[Dataset excerpts]
-- Opening Marker --
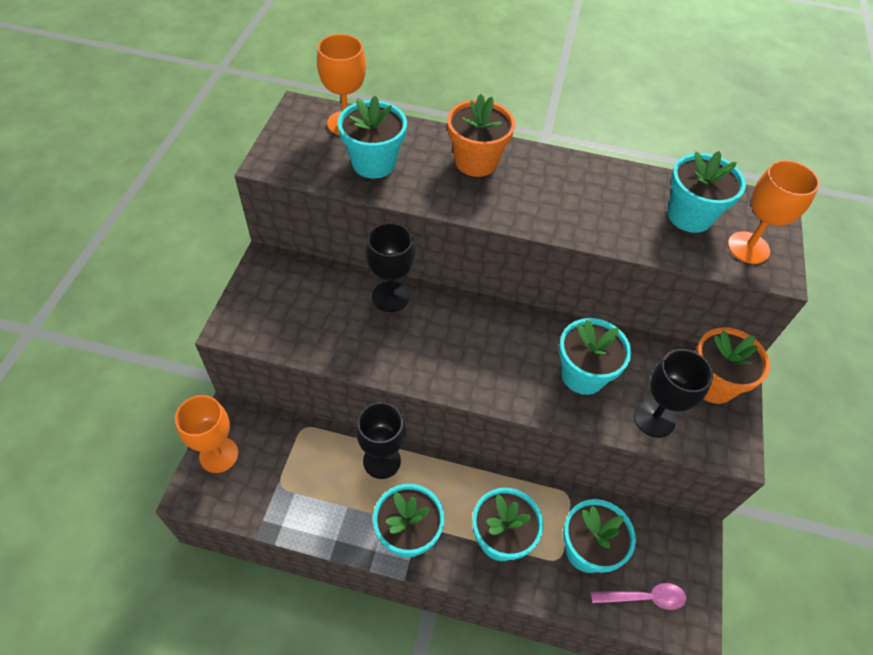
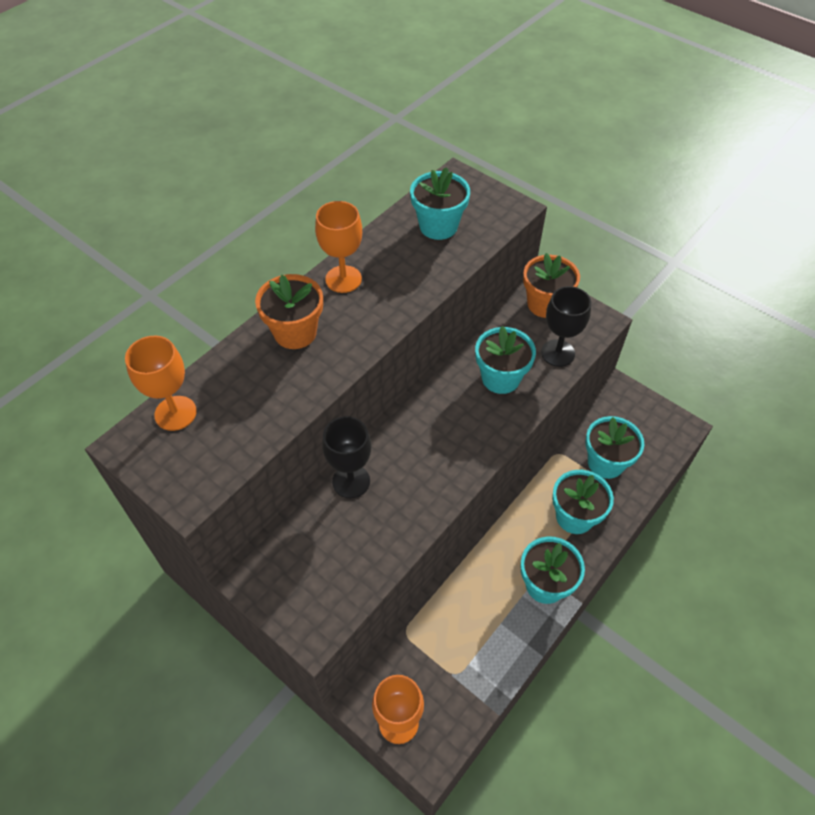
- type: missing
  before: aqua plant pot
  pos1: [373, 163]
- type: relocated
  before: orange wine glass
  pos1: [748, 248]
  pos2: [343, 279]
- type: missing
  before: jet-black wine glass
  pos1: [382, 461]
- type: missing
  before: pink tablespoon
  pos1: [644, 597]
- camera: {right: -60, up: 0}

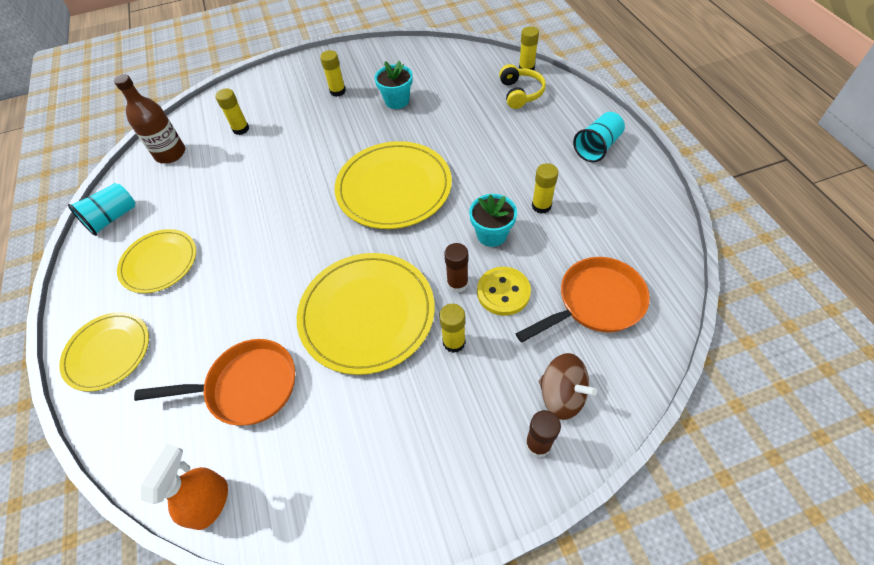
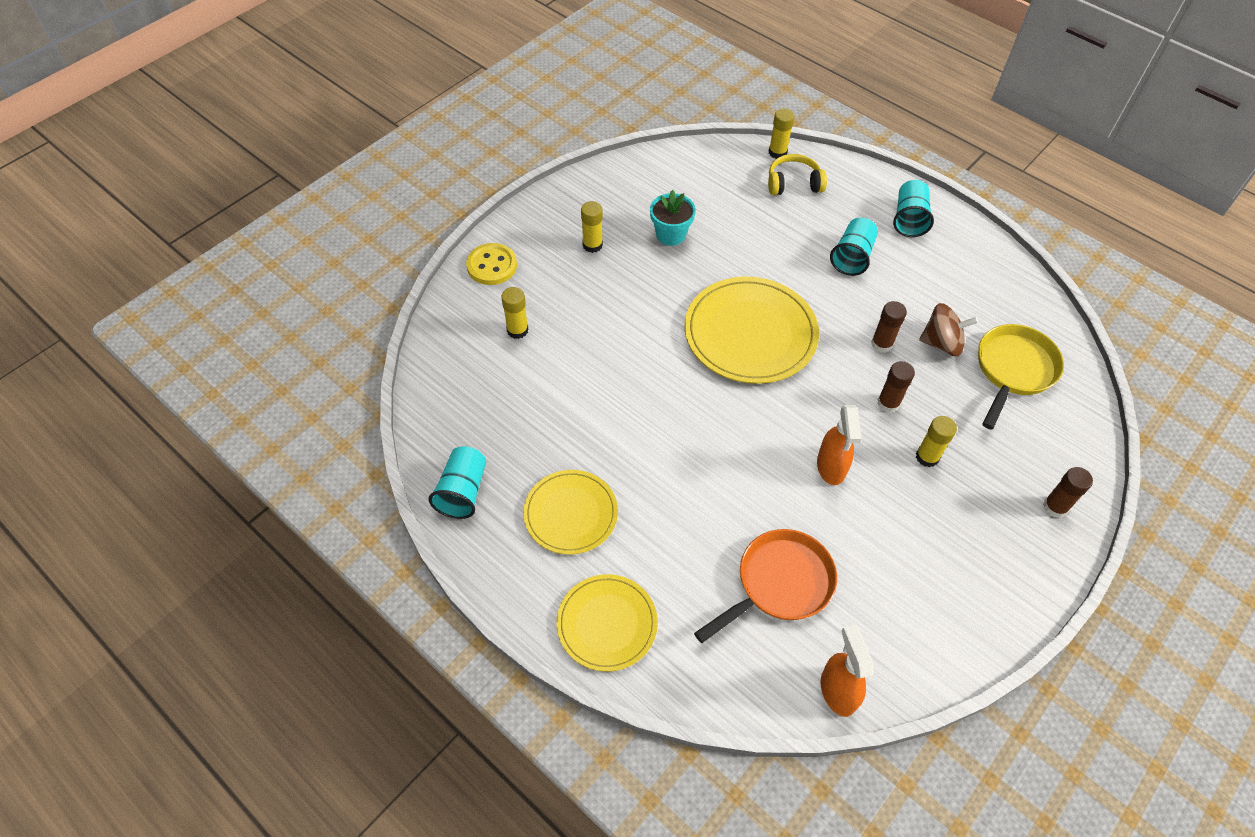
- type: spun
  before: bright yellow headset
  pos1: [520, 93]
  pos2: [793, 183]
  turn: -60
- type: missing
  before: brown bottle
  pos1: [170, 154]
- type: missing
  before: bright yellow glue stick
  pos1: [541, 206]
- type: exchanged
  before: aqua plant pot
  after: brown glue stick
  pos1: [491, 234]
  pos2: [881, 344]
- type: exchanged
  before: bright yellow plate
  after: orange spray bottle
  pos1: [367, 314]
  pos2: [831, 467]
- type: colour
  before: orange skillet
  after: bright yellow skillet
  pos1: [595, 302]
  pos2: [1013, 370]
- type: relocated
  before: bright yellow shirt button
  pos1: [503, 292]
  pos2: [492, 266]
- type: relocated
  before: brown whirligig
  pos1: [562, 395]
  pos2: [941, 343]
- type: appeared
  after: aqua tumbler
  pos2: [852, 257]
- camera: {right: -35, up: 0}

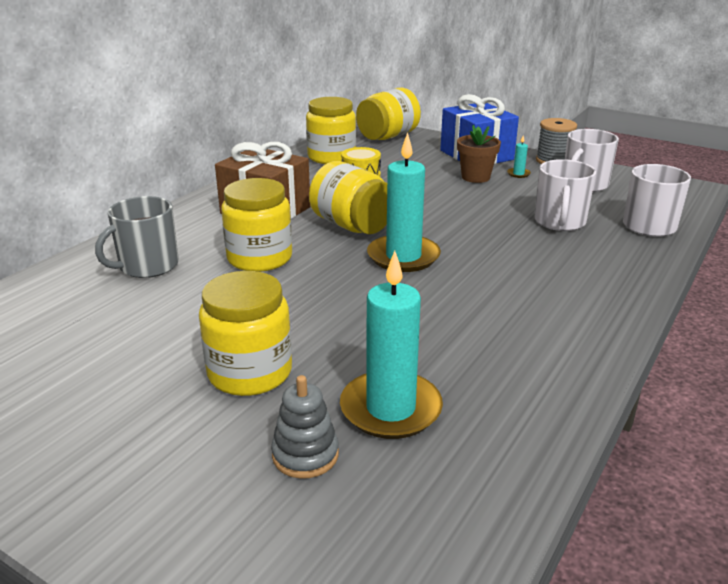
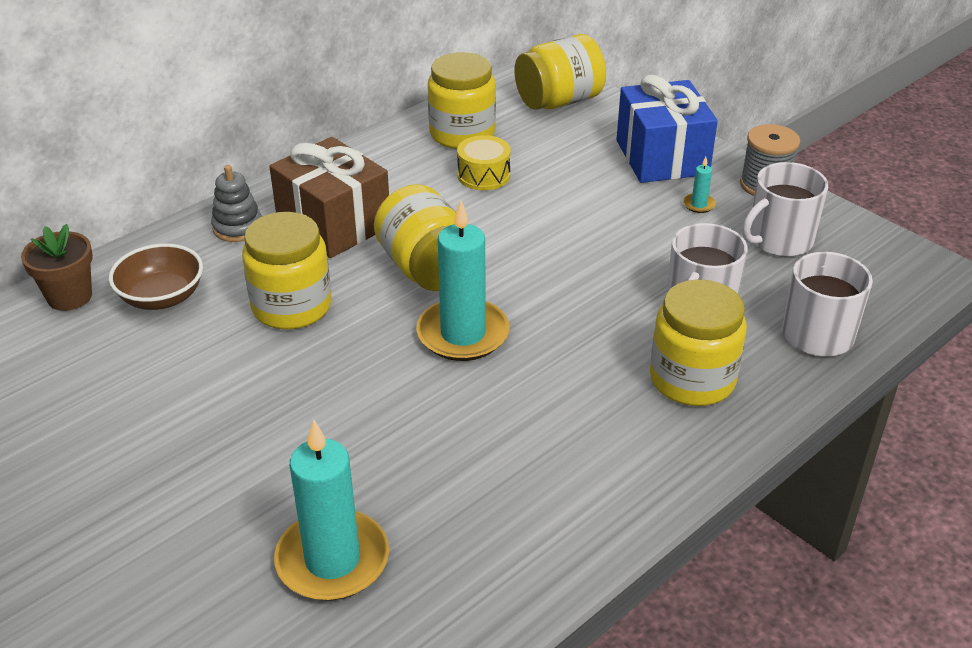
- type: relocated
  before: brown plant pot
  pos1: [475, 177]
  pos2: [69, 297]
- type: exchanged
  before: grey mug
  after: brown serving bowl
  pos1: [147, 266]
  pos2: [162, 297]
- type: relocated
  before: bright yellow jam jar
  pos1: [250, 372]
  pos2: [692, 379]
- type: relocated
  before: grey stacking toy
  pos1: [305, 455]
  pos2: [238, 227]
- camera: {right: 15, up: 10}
-- Closing Marker --
● **What you need to do**: Look through the entries and return every line where "glass" appears.

● **Answer space**:
  before: orange wine glass
  before: jet-black wine glass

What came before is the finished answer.